Determine how many lines in the listing below include "marker", and answer with only that number.
**** Provided entries
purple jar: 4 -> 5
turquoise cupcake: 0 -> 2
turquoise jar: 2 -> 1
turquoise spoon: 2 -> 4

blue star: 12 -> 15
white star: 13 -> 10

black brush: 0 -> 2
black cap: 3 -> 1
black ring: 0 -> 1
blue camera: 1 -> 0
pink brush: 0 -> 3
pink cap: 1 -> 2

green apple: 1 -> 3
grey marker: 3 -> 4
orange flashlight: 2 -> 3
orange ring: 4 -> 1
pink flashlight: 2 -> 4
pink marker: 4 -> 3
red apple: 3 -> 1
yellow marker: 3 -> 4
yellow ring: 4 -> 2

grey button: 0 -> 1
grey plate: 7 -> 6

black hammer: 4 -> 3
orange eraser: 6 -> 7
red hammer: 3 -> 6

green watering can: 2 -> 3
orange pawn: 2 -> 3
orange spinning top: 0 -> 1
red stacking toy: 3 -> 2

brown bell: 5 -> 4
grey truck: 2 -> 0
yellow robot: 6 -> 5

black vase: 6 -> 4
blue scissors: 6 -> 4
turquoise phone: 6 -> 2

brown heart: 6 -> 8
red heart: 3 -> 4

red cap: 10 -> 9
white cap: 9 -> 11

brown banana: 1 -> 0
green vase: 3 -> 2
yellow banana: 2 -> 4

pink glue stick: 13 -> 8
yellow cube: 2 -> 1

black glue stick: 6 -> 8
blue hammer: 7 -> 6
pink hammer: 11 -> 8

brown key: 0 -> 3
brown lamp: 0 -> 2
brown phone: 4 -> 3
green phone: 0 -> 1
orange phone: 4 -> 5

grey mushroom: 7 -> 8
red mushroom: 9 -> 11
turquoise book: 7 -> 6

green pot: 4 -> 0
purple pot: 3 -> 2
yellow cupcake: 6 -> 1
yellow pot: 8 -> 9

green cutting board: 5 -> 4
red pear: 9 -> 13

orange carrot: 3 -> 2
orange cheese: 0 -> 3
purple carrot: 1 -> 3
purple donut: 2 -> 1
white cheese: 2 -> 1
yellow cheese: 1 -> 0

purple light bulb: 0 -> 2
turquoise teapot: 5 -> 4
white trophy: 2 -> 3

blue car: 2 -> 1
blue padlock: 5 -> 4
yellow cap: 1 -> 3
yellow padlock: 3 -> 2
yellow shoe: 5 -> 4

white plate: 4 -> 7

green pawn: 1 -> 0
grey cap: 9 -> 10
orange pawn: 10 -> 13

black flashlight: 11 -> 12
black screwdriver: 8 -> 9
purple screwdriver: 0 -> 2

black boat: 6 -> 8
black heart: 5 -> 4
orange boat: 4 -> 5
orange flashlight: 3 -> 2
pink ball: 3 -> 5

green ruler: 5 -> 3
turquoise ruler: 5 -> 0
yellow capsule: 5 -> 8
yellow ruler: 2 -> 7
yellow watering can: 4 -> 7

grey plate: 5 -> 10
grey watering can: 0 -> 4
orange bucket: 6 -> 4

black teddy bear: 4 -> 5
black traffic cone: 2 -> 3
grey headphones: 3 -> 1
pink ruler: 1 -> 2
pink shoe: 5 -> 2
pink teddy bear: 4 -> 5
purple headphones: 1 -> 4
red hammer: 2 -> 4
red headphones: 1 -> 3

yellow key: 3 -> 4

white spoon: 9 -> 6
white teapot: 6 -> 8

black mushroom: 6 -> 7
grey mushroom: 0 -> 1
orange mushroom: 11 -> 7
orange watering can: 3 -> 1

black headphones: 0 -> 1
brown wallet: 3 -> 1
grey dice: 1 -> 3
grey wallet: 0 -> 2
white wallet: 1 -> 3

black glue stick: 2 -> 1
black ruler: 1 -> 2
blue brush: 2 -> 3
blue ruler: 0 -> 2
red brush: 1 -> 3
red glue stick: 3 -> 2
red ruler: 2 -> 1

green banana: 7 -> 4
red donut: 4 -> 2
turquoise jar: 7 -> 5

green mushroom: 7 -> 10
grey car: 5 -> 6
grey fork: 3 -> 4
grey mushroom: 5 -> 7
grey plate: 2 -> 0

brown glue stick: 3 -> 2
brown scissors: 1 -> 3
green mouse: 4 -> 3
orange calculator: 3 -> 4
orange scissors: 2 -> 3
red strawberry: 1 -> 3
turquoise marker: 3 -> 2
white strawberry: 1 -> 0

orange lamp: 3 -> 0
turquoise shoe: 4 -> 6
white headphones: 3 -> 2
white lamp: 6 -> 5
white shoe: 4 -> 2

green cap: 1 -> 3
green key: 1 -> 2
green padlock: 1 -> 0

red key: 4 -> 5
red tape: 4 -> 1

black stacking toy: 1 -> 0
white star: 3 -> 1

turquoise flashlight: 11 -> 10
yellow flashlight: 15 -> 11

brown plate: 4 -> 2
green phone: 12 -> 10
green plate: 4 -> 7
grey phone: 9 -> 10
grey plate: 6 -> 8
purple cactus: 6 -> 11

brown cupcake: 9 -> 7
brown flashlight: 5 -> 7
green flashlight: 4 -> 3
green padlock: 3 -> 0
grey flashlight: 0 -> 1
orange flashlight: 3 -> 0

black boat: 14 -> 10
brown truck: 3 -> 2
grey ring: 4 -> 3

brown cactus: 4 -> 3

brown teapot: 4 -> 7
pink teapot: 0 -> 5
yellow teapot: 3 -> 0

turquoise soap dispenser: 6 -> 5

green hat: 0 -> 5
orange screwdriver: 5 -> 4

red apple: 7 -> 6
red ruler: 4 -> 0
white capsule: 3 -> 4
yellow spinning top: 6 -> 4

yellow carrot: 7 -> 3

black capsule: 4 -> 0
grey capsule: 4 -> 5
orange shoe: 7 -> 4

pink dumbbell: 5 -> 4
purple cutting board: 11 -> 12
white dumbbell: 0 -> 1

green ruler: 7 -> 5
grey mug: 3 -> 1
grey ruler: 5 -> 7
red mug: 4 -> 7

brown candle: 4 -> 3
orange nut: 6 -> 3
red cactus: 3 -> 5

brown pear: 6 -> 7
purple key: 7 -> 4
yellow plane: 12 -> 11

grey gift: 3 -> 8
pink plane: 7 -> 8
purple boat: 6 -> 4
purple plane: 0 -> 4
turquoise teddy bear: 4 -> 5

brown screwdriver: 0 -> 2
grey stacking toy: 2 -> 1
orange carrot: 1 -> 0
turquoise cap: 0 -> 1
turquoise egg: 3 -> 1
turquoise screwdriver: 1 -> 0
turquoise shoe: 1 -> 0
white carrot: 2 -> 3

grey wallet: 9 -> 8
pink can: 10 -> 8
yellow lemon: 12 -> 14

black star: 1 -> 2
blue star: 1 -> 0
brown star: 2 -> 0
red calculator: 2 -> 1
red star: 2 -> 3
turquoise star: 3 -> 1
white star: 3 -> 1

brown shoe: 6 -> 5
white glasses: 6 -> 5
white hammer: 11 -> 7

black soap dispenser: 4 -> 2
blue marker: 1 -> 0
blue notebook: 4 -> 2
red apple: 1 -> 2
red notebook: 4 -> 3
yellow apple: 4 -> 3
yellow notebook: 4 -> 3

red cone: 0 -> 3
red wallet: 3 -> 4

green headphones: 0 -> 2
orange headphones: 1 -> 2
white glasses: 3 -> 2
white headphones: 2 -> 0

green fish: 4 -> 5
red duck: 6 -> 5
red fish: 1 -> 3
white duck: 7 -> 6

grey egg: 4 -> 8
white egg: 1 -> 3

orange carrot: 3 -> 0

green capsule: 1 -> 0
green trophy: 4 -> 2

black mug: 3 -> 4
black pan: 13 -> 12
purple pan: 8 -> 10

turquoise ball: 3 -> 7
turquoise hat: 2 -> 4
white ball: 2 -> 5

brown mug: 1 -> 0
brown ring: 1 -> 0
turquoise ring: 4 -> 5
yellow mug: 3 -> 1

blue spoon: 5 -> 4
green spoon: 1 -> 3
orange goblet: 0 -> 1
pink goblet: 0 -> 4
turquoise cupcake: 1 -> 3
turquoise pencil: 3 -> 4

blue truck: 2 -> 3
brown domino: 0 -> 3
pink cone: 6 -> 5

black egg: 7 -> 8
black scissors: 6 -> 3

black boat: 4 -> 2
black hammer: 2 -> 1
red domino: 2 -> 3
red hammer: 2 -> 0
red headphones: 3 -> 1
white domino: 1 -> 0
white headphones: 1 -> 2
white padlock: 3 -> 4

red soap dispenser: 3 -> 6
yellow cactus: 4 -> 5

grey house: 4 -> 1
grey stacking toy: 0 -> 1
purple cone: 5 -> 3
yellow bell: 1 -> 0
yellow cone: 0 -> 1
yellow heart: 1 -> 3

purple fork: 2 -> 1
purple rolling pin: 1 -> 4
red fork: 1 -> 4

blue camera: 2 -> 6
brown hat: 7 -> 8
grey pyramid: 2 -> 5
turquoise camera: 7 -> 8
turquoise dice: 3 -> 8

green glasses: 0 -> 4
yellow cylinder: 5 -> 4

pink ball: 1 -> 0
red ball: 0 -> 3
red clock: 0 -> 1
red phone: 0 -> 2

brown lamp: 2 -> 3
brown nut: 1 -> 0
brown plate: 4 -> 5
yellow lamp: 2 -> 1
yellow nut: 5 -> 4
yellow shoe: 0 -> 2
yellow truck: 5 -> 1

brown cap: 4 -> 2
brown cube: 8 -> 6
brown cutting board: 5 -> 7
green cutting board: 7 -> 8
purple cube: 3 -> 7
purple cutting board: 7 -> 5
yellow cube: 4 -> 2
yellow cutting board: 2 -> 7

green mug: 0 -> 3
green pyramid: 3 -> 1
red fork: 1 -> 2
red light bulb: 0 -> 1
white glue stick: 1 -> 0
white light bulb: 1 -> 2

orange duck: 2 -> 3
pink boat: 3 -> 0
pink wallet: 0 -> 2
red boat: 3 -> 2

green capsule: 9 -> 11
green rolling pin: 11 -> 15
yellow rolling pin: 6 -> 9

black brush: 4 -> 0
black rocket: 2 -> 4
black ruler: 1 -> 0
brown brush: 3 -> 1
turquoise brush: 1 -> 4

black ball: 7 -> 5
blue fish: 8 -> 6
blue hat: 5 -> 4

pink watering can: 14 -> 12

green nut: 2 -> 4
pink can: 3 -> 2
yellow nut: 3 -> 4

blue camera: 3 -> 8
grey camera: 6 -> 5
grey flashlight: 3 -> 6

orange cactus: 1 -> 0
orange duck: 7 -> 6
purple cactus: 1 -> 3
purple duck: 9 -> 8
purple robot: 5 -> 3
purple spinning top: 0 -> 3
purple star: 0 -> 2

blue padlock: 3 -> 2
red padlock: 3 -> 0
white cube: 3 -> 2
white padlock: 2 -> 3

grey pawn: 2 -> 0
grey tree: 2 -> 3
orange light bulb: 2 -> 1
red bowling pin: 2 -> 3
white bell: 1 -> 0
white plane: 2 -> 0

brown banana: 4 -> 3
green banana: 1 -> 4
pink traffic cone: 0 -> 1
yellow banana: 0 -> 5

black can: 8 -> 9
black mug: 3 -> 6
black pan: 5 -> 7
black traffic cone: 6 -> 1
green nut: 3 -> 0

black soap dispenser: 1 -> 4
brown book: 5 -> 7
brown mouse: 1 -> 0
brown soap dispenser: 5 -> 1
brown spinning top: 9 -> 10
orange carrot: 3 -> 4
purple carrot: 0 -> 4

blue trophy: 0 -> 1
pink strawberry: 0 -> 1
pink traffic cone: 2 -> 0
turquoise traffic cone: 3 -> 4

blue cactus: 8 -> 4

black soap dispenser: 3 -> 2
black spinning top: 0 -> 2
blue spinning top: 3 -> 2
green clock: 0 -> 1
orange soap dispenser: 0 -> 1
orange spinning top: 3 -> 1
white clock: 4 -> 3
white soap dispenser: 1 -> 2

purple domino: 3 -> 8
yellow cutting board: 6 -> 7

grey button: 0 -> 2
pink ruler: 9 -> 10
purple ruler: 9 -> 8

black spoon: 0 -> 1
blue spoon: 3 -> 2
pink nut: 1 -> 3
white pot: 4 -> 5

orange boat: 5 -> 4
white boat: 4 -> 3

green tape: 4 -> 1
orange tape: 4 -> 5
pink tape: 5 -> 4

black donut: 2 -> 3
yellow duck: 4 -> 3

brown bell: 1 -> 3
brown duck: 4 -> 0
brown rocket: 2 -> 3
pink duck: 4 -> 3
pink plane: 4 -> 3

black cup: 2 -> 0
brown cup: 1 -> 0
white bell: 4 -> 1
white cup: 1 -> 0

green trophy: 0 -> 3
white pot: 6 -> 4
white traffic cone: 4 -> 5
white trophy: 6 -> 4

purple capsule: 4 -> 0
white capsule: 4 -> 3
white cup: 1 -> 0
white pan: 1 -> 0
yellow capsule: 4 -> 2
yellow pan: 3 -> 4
********
## Task result
5